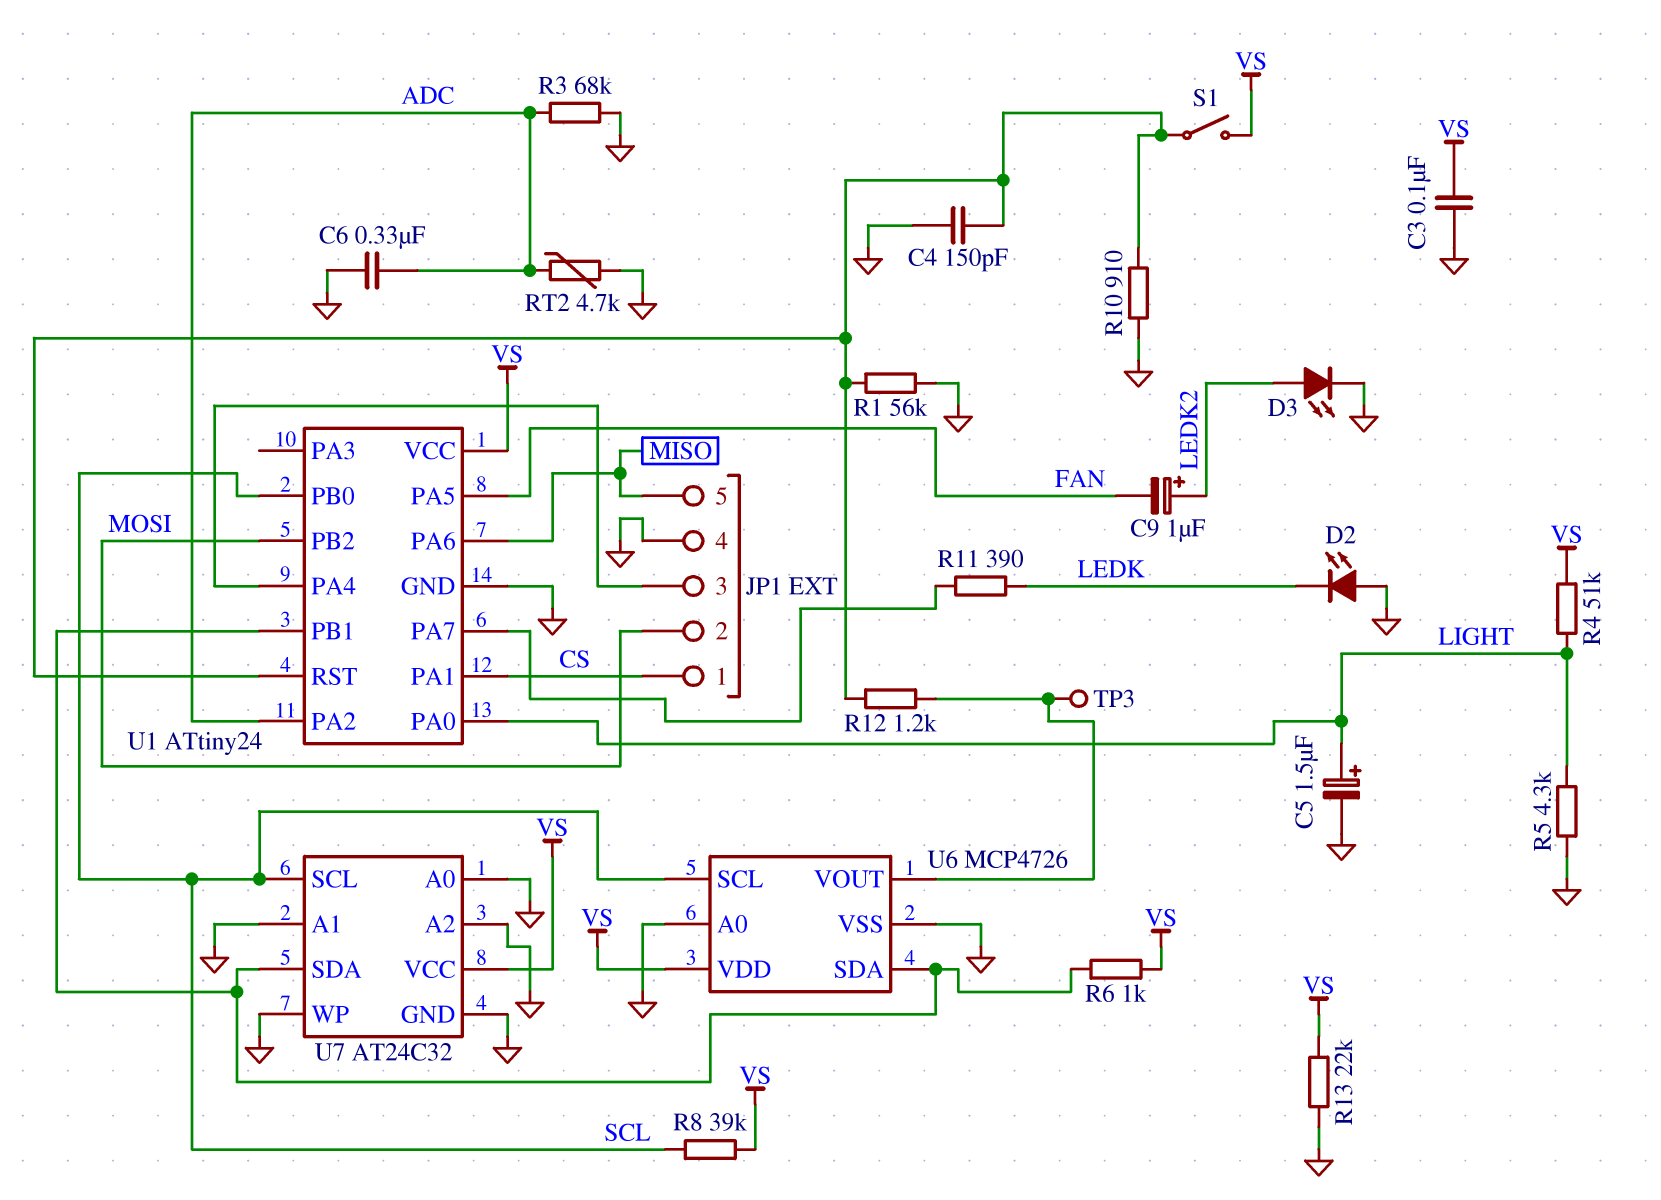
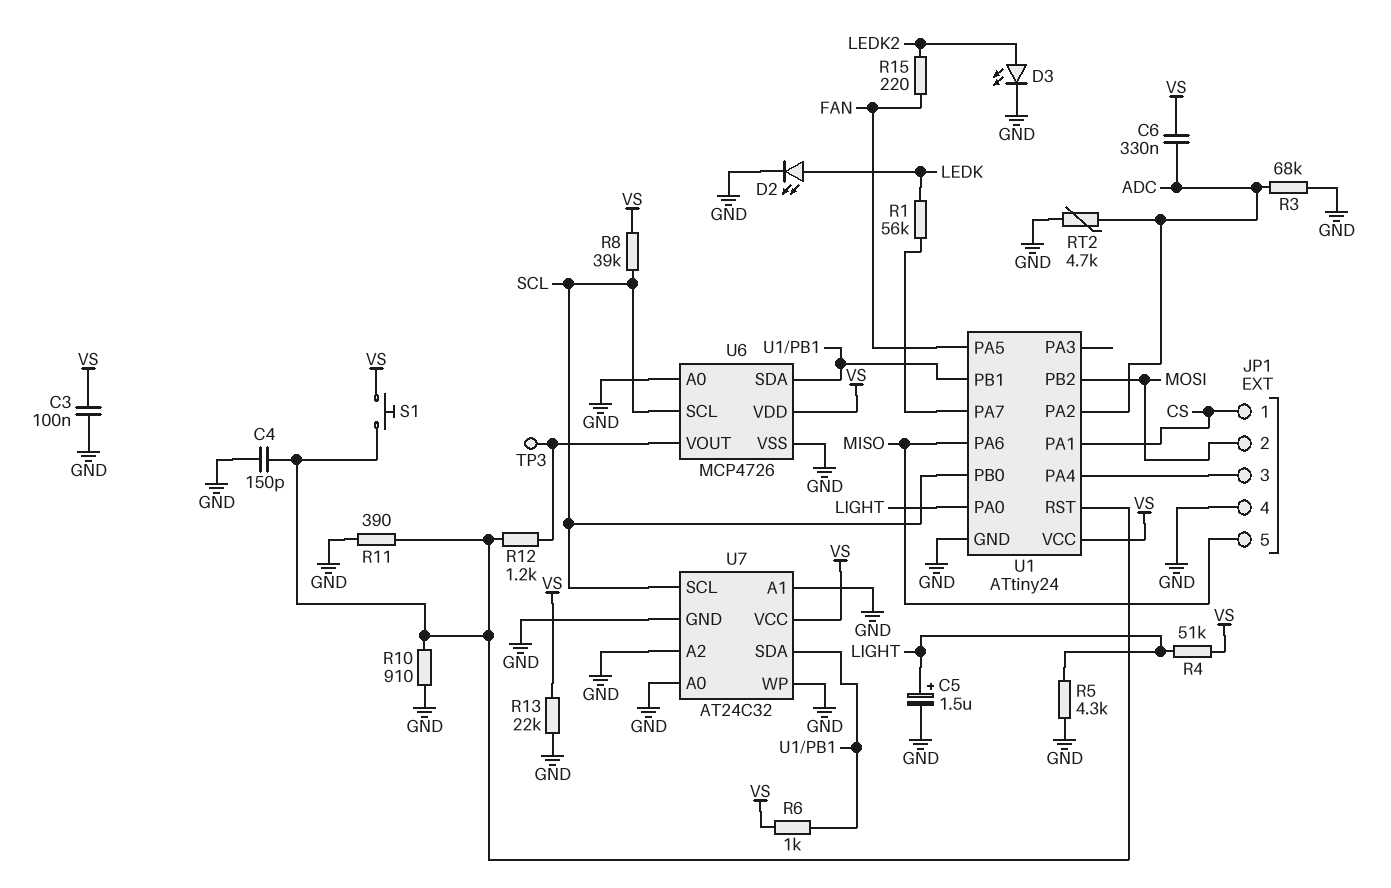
C6: 330nF (ADC, GND) -> 330nF (ADC, VS)
C9: 1uF (plus LEDK2, minus FAN) -> none
D2: LED (A GND, K LEDK) -> LED (A LEDK, K GND)
R1: 56k (GND, U1/RST) -> 56k (LEDK, U1/PA7)
R11: 390 (LEDK, U1/PA7) -> 390 (GND, U1/RST)
R15: none -> 220 (FAN, LEDK2)
S1: switch (U1/RST, VS) -> button (U1/RST, VS)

------

*Exercise*.
Reproduce the full listing verbatim so that only the pictures are missing.

*Task result*.
C6: 330nF (ADC, GND) -> 330nF (ADC, VS)
C9: 1uF (plus LEDK2, minus FAN) -> none
D2: LED (A GND, K LEDK) -> LED (A LEDK, K GND)
R1: 56k (GND, U1/RST) -> 56k (LEDK, U1/PA7)
R11: 390 (LEDK, U1/PA7) -> 390 (GND, U1/RST)
R15: none -> 220 (FAN, LEDK2)
S1: switch (U1/RST, VS) -> button (U1/RST, VS)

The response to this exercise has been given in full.